[Stored dataset items]
╭──

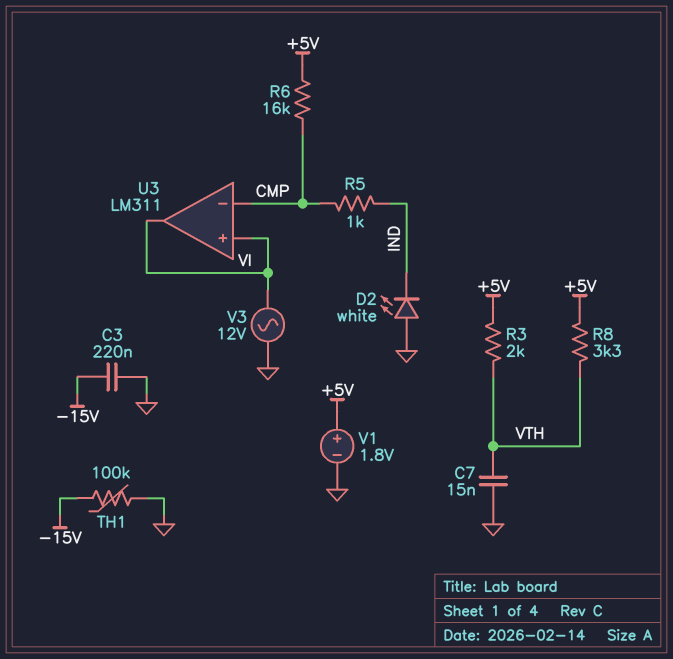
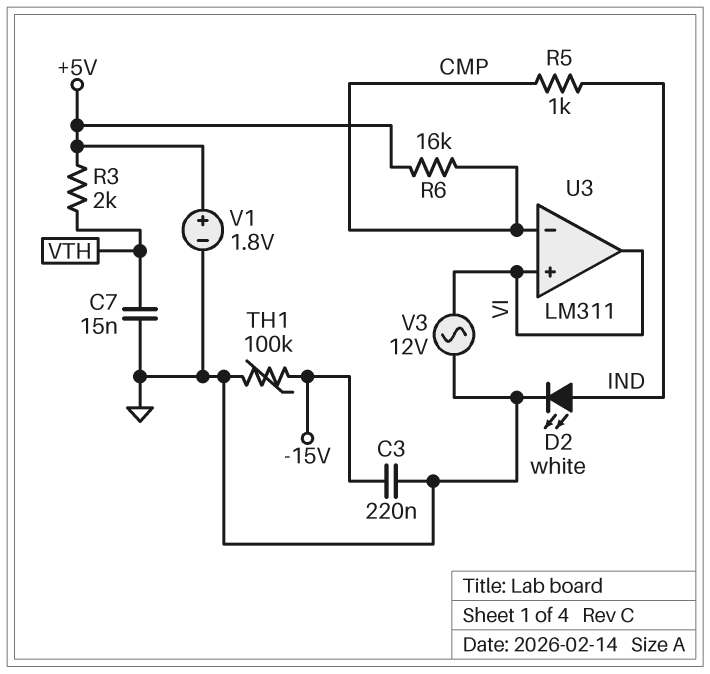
D2: LED white (A GND, K IND) -> LED white (A IND, K GND)
R8: 3.3k (+5V, VTH) -> none

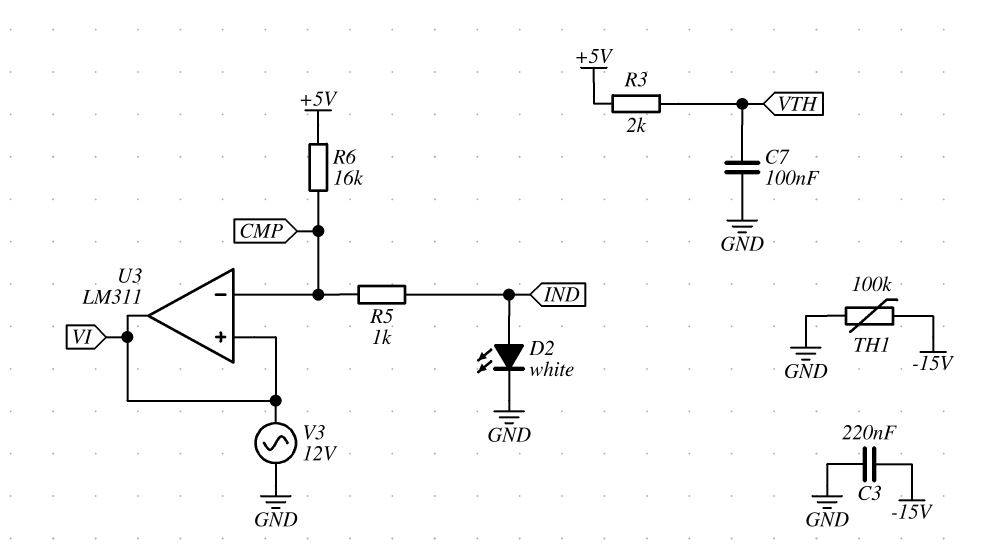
C7: 15nF (GND, VTH) -> 100nF (GND, VTH)
V1: 1.8V (plus +5V, minus GND) -> none

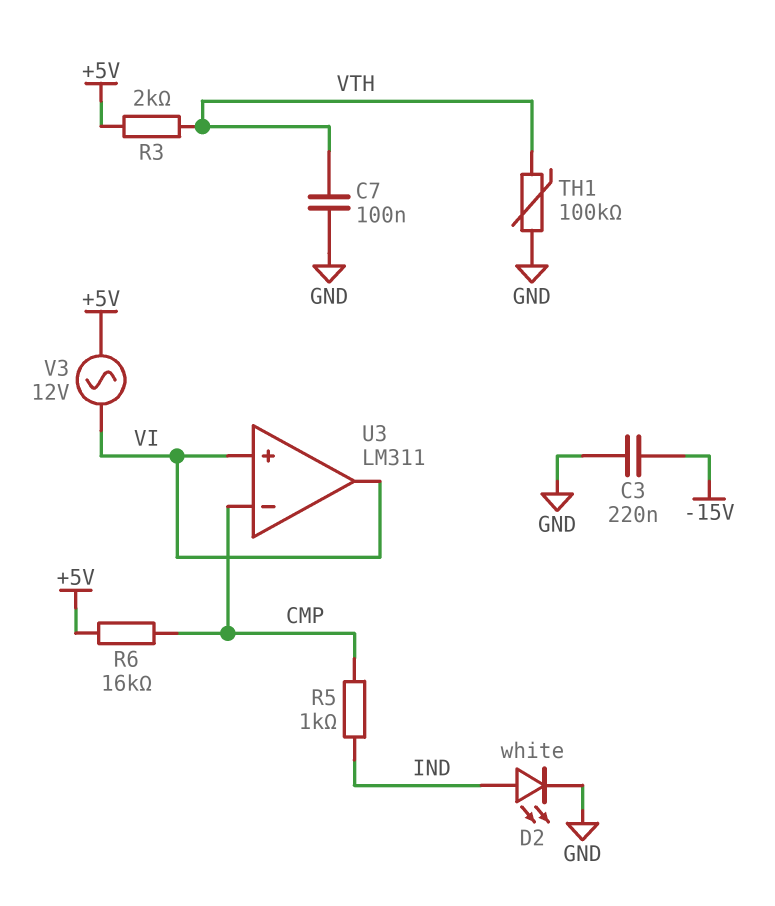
TH1: 100k (-15V, GND) -> 100k (GND, VTH)
V3: AC 12V (GND, VI) -> AC 12V (+5V, VI)

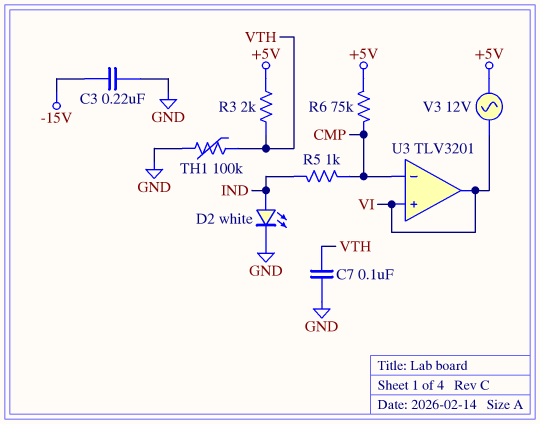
R6: 16k (+5V, CMP) -> 75k (+5V, CMP)
U3: LM311 -> TLV3201

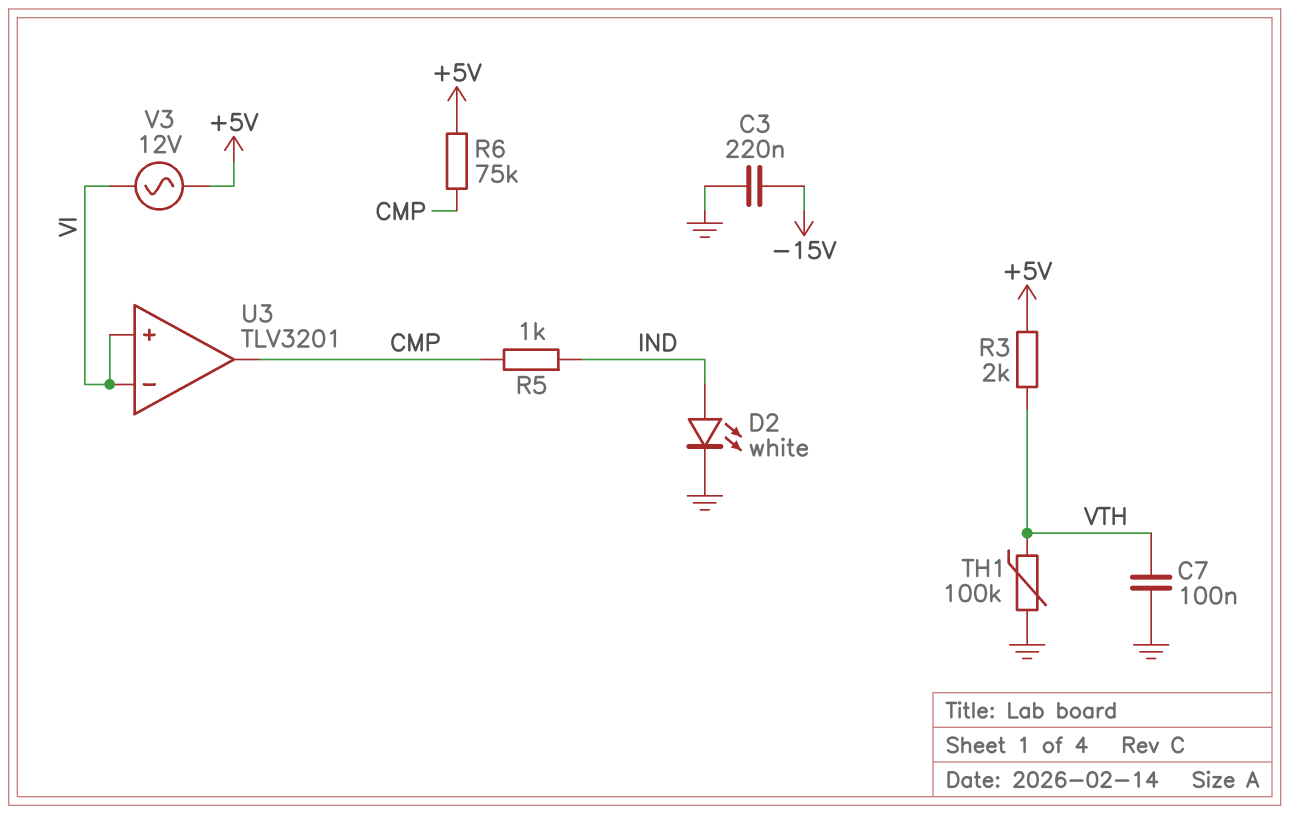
U3 pin in-: CMP -> VI
U3 pin out: VI -> CMP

╰──

Up to and including the line that holds "R6: 16k (+5V, CMP) -> 75k (+5V, CMP)", restate word for word each line of the records from their start, and only those lines, leaving out the pictures.

▸ **PROBLEM SOLUTION**:
D2: LED white (A GND, K IND) -> LED white (A IND, K GND)
R8: 3.3k (+5V, VTH) -> none

C7: 15nF (GND, VTH) -> 100nF (GND, VTH)
V1: 1.8V (plus +5V, minus GND) -> none

TH1: 100k (-15V, GND) -> 100k (GND, VTH)
V3: AC 12V (GND, VI) -> AC 12V (+5V, VI)

R6: 16k (+5V, CMP) -> 75k (+5V, CMP)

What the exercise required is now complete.